### INPUT RECORDS
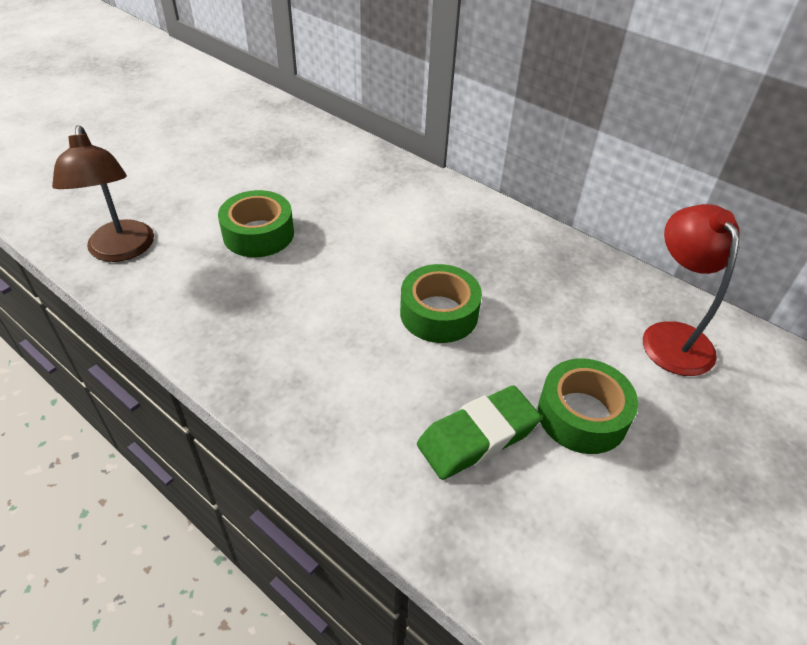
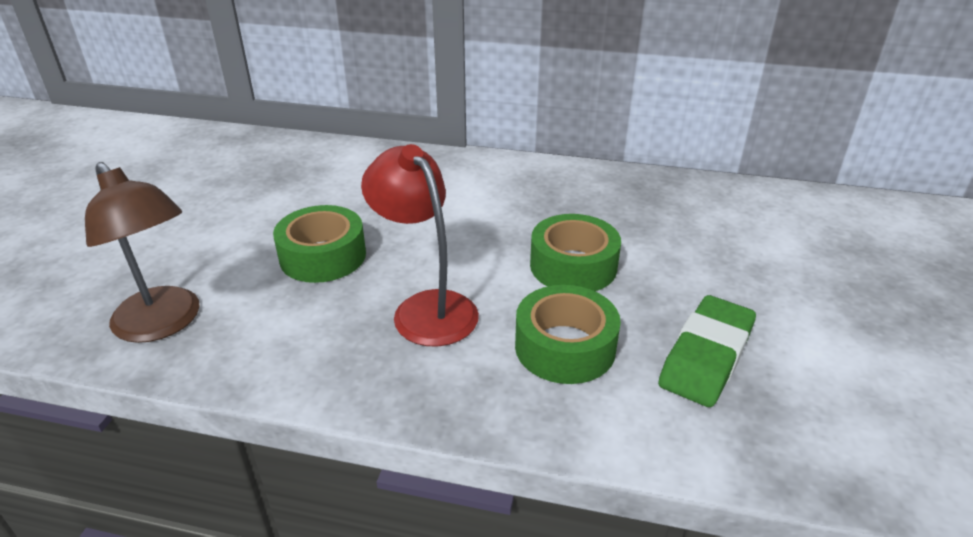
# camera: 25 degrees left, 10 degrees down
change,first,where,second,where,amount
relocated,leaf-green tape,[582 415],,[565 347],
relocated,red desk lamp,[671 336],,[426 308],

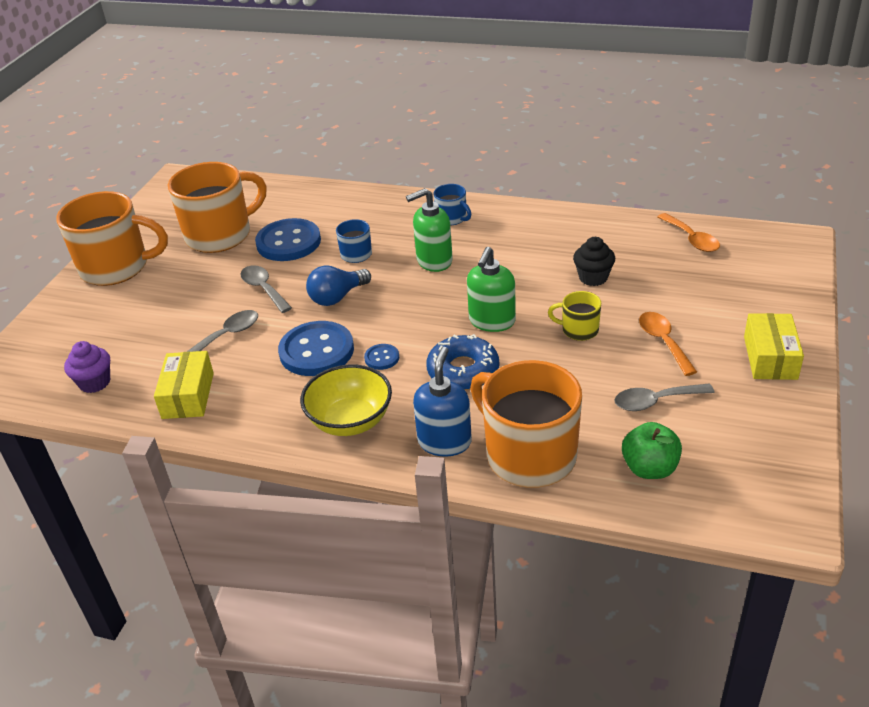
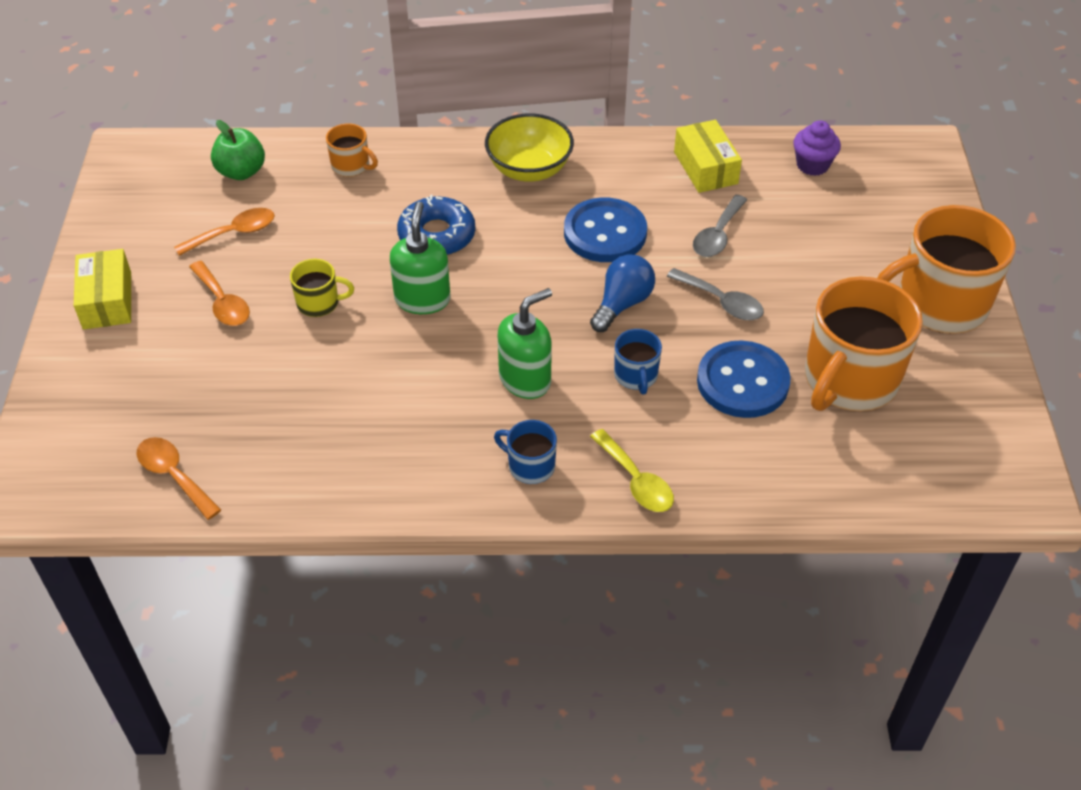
# camera: 160 degrees right, 10 degrees up
change,first,where,second,where,amount
missing,cobalt sewing button,[382 358],,,
missing,cobalt soap dispenser,[444 442],,,
size,orange-coloured mug,[528 455],,[351 166],x0.46
missing,ebony cupcake,[593 277],,,
colour,grey spoon,[655 401],orange-coloured spoon,[234 233],
appeared,,,yellow spoon,[636 481],

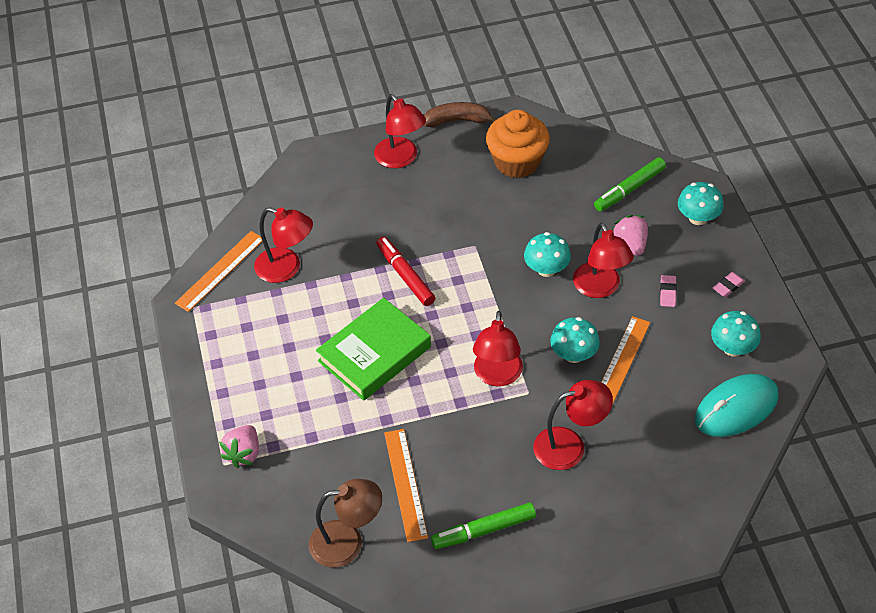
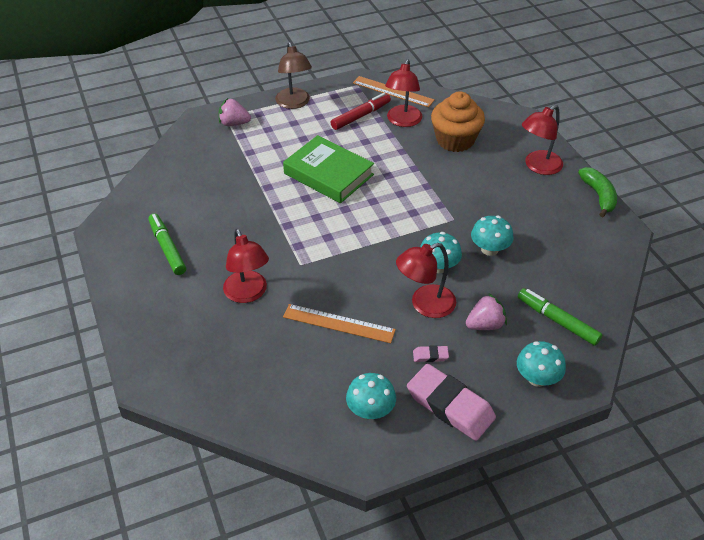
# camera: 80 degrees right, 5 degrees down
change,first,where,second,where,amount
relocated,brown desk lamp,[347 542],,[294 103],
relocated,red felt pen,[405 276],,[360 116],
missing,orange-coloured ruler,[405 484],,,
colour,brown toy banana,[457 121],leaf-green toy banana,[598 196],
missing,red desk lamp,[497 376],,,
relocated,orange-coloured cupcake,[517 162],,[455 140],
relocated,turquoise fungus,[573 354],,[489 249],
missing,turquoise mouse,[736 408],,,
size,pink eraser,[728 286],,[450 405],x2.38

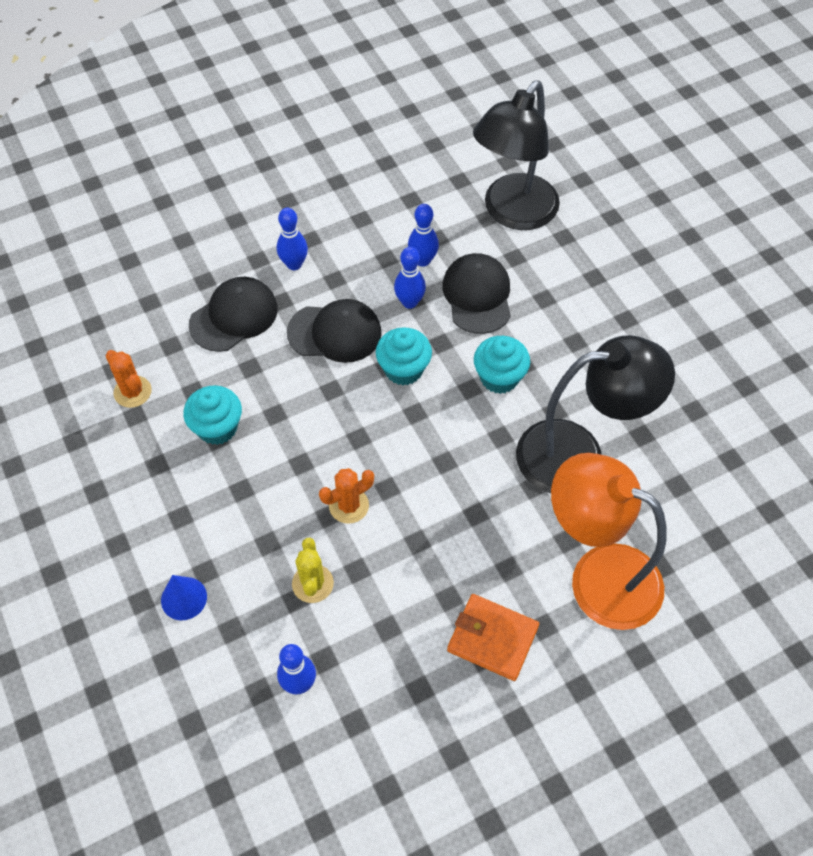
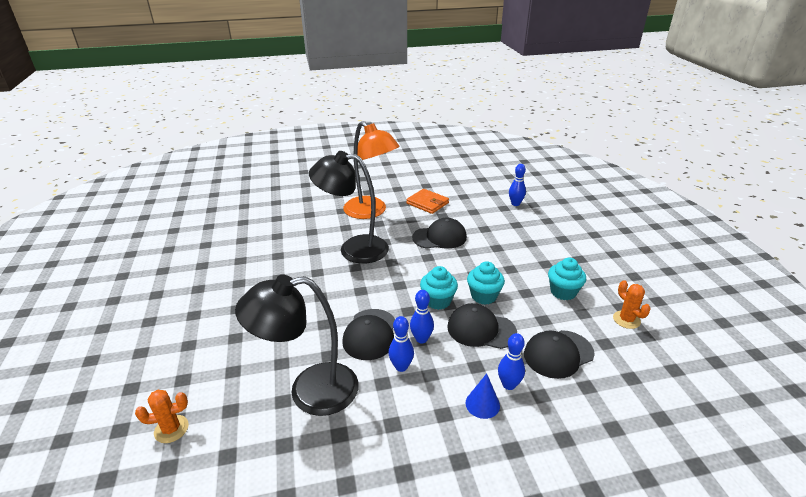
# camera: 165 degrees left, 25 degrees down
change,first,where,second,where,amount
relocated,cobalt cone,[184 598],,[482 404],
missing,yellow cactus,[312 583],,,
relocated,orange-coloured cactus,[349 505],,[171 429],
spun,ebony desk lamp,[513 213],,[309 391],150 degrees counterclockwise
relocated,turquoise cupcake,[499 377],,[483 296],
appeared,,,ebony cap,[439 237],

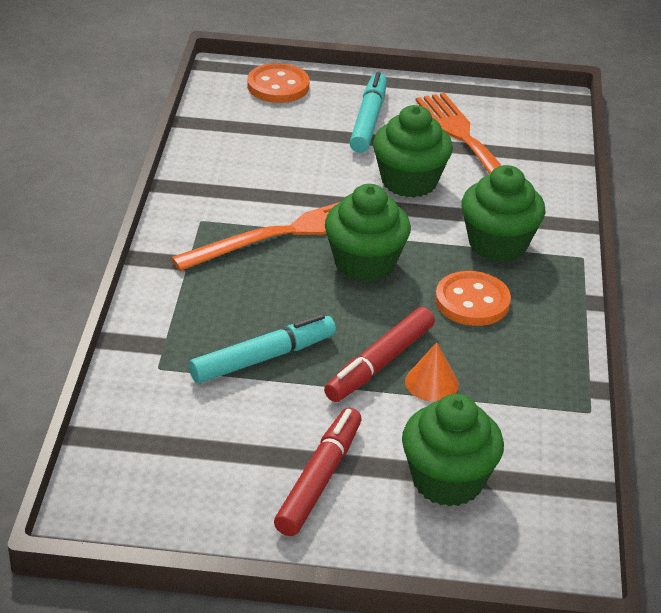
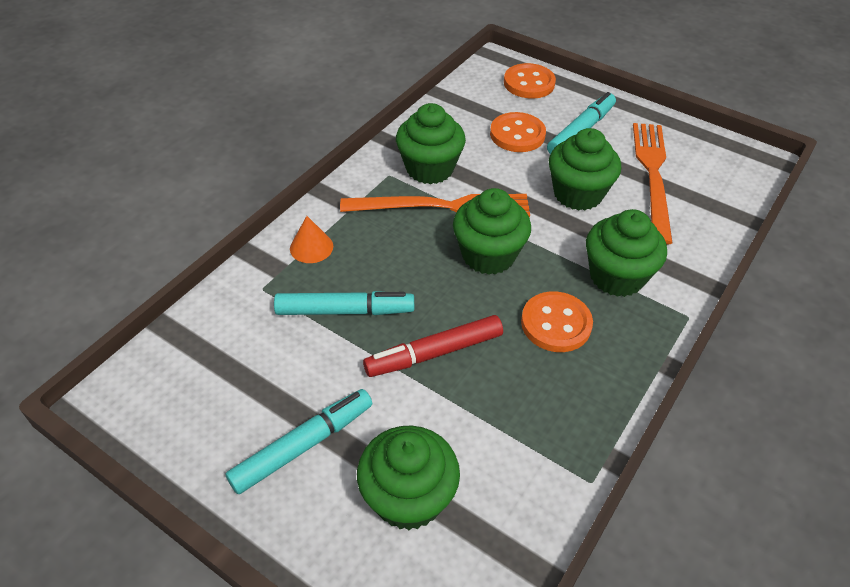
# camera: 30 degrees right, 10 degrees up
change,first,where,second,where,amount
colour,red felt pen,[319 479],turquoise felt pen,[303 445],
relocated,orange-coloured cone,[431 383],,[311 247],
appeared,,,leaf-green cupcake,[429 168],
appeared,,,orange-coloured sewing button,[517 134],

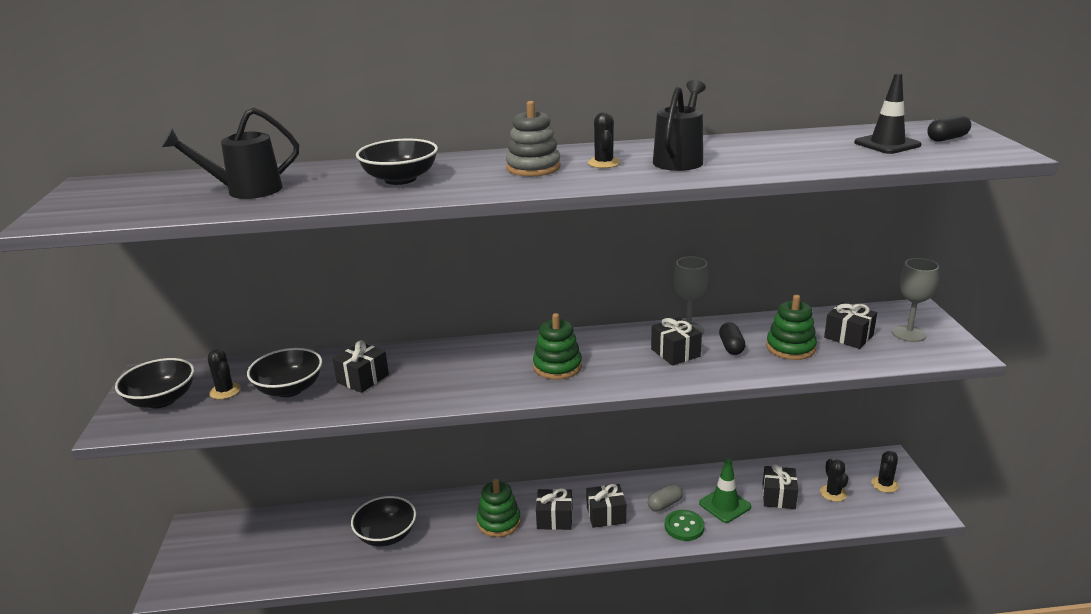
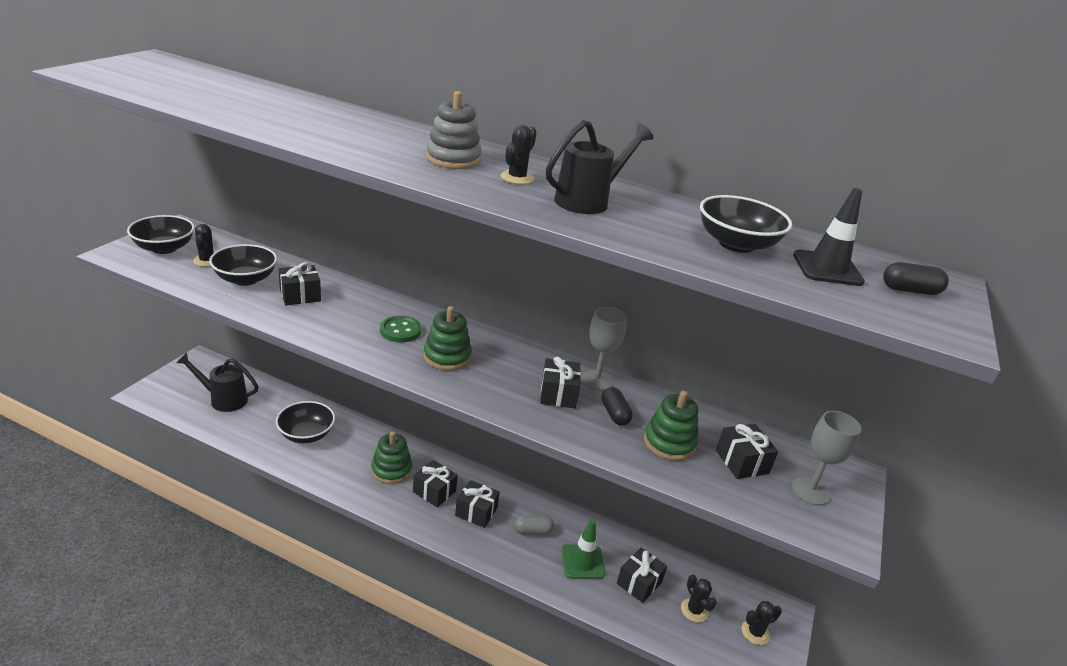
# camera: 25 degrees right, 5 degrees up
change,first,where,second,where,amount
relocated,ebony watering pot,[246 191],,[223 399],
relocated,ebony serving bowl,[400 179],,[736 244],
relocated,leaf-green sewing button,[684 527],,[400 331],
spun,ebony capsule,[731 347],,[614 414],45 degrees counterclockwise
spun,ebony cactus,[833 493],,[694 610],45 degrees counterclockwise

### WHAT THE TASK REQUIRES
Would you copy, word for word, only the lines above from the one containing "# camera: 160 degrees right, 10 degrees up" through the one containing "spun,ebony capsule,[731 347],,[614", both included, and please leave out the pictures?

### YOUR SOLUTION
# camera: 160 degrees right, 10 degrees up
change,first,where,second,where,amount
missing,cobalt sewing button,[382 358],,,
missing,cobalt soap dispenser,[444 442],,,
size,orange-coloured mug,[528 455],,[351 166],x0.46
missing,ebony cupcake,[593 277],,,
colour,grey spoon,[655 401],orange-coloured spoon,[234 233],
appeared,,,yellow spoon,[636 481],

# camera: 80 degrees right, 5 degrees down
change,first,where,second,where,amount
relocated,brown desk lamp,[347 542],,[294 103],
relocated,red felt pen,[405 276],,[360 116],
missing,orange-coloured ruler,[405 484],,,
colour,brown toy banana,[457 121],leaf-green toy banana,[598 196],
missing,red desk lamp,[497 376],,,
relocated,orange-coloured cupcake,[517 162],,[455 140],
relocated,turquoise fungus,[573 354],,[489 249],
missing,turquoise mouse,[736 408],,,
size,pink eraser,[728 286],,[450 405],x2.38

# camera: 165 degrees left, 25 degrees down
change,first,where,second,where,amount
relocated,cobalt cone,[184 598],,[482 404],
missing,yellow cactus,[312 583],,,
relocated,orange-coloured cactus,[349 505],,[171 429],
spun,ebony desk lamp,[513 213],,[309 391],150 degrees counterclockwise
relocated,turquoise cupcake,[499 377],,[483 296],
appeared,,,ebony cap,[439 237],

# camera: 30 degrees right, 10 degrees up
change,first,where,second,where,amount
colour,red felt pen,[319 479],turquoise felt pen,[303 445],
relocated,orange-coloured cone,[431 383],,[311 247],
appeared,,,leaf-green cupcake,[429 168],
appeared,,,orange-coloured sewing button,[517 134],

# camera: 25 degrees right, 5 degrees up
change,first,where,second,where,amount
relocated,ebony watering pot,[246 191],,[223 399],
relocated,ebony serving bowl,[400 179],,[736 244],
relocated,leaf-green sewing button,[684 527],,[400 331],
spun,ebony capsule,[731 347],,[614 414],45 degrees counterclockwise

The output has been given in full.